━━━ Given records

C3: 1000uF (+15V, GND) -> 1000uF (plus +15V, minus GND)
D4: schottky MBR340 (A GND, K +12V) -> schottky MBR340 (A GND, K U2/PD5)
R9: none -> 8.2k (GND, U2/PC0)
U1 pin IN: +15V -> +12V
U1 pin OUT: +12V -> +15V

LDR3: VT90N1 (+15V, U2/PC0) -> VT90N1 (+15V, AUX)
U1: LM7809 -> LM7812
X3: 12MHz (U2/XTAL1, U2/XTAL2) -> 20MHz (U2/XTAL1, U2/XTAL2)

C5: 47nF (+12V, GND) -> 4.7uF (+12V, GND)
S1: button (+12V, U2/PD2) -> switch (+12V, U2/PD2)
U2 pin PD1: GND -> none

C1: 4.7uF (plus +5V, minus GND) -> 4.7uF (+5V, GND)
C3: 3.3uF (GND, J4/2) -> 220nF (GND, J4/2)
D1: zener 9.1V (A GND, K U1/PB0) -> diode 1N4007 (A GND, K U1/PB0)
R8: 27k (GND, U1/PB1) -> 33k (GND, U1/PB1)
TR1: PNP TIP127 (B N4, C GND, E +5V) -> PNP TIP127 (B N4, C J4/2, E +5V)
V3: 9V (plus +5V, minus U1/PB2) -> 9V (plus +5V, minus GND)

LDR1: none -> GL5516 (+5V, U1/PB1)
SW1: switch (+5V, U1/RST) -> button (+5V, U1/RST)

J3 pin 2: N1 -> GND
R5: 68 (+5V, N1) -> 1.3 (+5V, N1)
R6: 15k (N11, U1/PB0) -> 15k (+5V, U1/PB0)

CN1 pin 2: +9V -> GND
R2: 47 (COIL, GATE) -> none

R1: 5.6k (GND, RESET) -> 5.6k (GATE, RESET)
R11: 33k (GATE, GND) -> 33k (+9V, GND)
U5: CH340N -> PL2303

━━━━━━

In the data above, repeat exactly each line from the first through the line that contains "R8: 27k (GND, U1/PB1) -> 33k (GND, U1/PB1)", and give nothing else.

C3: 1000uF (+15V, GND) -> 1000uF (plus +15V, minus GND)
D4: schottky MBR340 (A GND, K +12V) -> schottky MBR340 (A GND, K U2/PD5)
R9: none -> 8.2k (GND, U2/PC0)
U1 pin IN: +15V -> +12V
U1 pin OUT: +12V -> +15V

LDR3: VT90N1 (+15V, U2/PC0) -> VT90N1 (+15V, AUX)
U1: LM7809 -> LM7812
X3: 12MHz (U2/XTAL1, U2/XTAL2) -> 20MHz (U2/XTAL1, U2/XTAL2)

C5: 47nF (+12V, GND) -> 4.7uF (+12V, GND)
S1: button (+12V, U2/PD2) -> switch (+12V, U2/PD2)
U2 pin PD1: GND -> none

C1: 4.7uF (plus +5V, minus GND) -> 4.7uF (+5V, GND)
C3: 3.3uF (GND, J4/2) -> 220nF (GND, J4/2)
D1: zener 9.1V (A GND, K U1/PB0) -> diode 1N4007 (A GND, K U1/PB0)
R8: 27k (GND, U1/PB1) -> 33k (GND, U1/PB1)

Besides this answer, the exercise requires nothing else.